DESCRIPTION OF THE TASK: Scan the entries for the word "BUSY". Every line that has it should be copied.

Revision comparison data:

--

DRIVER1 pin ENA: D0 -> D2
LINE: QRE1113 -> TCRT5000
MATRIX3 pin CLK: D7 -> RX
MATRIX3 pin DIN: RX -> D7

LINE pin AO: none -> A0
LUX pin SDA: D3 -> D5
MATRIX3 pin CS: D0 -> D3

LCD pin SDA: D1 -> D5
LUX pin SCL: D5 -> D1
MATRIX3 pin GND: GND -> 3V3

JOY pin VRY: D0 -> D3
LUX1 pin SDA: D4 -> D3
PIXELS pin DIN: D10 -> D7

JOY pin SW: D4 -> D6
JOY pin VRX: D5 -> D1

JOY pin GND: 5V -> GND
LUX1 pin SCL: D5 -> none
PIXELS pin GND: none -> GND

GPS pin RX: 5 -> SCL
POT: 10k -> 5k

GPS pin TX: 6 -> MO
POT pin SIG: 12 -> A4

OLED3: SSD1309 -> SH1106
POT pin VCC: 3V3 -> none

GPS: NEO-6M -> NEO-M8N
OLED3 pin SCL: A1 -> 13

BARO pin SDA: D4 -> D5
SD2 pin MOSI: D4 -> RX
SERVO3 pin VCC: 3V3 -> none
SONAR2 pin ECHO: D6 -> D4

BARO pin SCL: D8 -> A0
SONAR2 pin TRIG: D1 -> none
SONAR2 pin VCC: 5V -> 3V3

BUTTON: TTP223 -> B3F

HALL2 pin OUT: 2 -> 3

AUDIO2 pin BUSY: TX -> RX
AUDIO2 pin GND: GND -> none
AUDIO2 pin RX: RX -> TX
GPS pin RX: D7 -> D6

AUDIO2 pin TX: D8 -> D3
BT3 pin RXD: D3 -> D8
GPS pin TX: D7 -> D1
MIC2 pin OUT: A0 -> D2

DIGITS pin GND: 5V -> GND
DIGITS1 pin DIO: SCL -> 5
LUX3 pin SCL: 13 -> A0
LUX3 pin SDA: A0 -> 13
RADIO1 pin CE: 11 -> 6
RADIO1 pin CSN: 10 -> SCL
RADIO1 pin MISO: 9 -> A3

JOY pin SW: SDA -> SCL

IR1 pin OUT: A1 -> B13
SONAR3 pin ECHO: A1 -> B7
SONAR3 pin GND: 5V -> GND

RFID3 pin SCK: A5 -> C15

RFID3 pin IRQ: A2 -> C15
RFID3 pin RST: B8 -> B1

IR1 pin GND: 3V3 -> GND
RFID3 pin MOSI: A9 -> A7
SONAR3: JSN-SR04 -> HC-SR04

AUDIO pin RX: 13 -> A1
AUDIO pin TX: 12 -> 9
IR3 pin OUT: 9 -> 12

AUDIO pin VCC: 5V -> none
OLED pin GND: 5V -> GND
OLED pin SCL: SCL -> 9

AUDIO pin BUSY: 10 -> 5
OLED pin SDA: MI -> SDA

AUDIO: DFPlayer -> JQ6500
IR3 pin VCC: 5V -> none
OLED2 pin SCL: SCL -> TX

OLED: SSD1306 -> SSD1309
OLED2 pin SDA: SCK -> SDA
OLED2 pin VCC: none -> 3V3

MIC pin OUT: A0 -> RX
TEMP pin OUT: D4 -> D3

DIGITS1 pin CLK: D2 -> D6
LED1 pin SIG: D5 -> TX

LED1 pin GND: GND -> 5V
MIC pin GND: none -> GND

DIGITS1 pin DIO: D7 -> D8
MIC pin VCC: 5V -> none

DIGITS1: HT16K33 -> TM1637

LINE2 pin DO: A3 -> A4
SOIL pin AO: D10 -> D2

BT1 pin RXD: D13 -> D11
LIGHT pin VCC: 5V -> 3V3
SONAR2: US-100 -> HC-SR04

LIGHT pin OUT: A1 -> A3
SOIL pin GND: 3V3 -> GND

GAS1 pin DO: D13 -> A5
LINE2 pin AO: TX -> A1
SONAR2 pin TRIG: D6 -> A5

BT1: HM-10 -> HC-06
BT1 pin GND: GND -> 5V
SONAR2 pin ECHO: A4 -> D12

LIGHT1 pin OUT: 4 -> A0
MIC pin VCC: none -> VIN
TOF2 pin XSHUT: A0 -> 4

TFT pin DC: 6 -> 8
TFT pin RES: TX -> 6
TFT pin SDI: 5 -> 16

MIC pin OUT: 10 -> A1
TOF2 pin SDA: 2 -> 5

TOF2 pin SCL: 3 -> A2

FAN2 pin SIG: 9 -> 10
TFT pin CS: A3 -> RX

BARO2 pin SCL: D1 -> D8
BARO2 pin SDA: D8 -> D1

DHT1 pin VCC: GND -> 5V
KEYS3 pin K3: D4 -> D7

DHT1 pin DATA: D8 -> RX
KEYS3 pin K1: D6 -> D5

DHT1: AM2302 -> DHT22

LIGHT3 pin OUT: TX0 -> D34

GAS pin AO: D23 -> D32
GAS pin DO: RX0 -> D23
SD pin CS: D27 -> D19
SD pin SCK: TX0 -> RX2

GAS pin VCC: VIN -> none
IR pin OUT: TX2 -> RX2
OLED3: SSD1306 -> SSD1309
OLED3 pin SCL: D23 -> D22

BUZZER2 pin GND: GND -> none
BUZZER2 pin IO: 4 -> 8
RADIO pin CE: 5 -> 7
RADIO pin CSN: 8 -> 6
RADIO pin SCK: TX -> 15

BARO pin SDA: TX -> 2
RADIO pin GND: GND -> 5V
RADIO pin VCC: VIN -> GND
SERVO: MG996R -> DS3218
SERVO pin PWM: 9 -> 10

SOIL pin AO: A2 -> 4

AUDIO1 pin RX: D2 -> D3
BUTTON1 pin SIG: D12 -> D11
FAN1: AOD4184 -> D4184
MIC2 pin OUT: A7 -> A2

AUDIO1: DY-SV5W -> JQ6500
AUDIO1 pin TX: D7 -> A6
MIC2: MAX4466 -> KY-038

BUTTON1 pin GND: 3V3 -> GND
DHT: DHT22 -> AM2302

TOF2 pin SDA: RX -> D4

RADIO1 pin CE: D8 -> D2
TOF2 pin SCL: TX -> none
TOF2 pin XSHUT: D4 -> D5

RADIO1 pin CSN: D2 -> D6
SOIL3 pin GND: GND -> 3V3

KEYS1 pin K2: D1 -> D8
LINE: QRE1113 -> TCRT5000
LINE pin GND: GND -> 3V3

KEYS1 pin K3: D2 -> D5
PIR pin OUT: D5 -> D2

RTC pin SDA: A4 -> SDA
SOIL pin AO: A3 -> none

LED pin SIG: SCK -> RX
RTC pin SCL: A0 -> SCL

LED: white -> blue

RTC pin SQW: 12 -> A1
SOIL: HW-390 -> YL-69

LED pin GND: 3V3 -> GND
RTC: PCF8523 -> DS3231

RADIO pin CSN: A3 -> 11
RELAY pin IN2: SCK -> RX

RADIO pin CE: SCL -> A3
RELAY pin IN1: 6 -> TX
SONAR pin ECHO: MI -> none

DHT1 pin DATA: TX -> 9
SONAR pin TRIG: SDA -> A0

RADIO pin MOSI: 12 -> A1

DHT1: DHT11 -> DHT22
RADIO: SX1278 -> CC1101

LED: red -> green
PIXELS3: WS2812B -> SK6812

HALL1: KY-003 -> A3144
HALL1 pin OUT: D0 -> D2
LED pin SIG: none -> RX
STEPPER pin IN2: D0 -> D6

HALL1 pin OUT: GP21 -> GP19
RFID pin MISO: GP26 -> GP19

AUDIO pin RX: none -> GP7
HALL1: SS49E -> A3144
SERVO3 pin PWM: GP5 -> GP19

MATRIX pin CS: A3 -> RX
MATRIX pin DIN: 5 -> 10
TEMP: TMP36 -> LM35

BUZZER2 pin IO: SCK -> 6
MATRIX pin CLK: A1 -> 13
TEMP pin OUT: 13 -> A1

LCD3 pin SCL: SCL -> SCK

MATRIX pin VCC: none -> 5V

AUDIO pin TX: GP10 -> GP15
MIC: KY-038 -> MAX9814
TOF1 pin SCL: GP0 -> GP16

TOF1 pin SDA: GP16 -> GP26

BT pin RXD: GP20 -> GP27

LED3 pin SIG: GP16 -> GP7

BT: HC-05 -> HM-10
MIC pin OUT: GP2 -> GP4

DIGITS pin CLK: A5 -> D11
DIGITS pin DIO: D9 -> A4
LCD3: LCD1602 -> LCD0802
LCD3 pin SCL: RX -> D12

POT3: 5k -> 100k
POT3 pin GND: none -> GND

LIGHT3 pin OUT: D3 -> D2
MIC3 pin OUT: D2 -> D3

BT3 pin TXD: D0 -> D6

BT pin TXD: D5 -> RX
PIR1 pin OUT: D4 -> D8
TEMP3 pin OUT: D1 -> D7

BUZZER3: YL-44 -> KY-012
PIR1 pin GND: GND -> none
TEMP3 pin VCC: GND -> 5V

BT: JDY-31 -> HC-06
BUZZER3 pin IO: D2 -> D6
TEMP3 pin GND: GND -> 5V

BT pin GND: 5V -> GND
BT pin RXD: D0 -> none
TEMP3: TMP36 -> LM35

--

OUTPUT FOR THIS EXERCISE:
AUDIO2 pin BUSY: TX -> RX
AUDIO pin BUSY: 10 -> 5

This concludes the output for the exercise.